Extracted records:
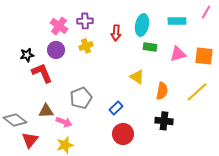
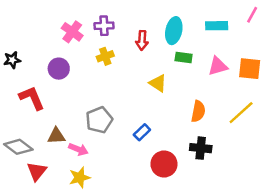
purple circle: (56, 50) -> (59, 69), moved
black star: (27, 55) -> (12, 60), moved
red L-shape: (42, 73) -> (32, 98), moved
yellow triangle: (137, 77) -> (158, 83), moved
red circle: (123, 134) -> (164, 164), moved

Prompt:
Could you restate all of the data above word for word and skip every picture?

Answer:
purple circle: (56, 50) -> (59, 69), moved
black star: (27, 55) -> (12, 60), moved
red L-shape: (42, 73) -> (32, 98), moved
yellow triangle: (137, 77) -> (158, 83), moved
red circle: (123, 134) -> (164, 164), moved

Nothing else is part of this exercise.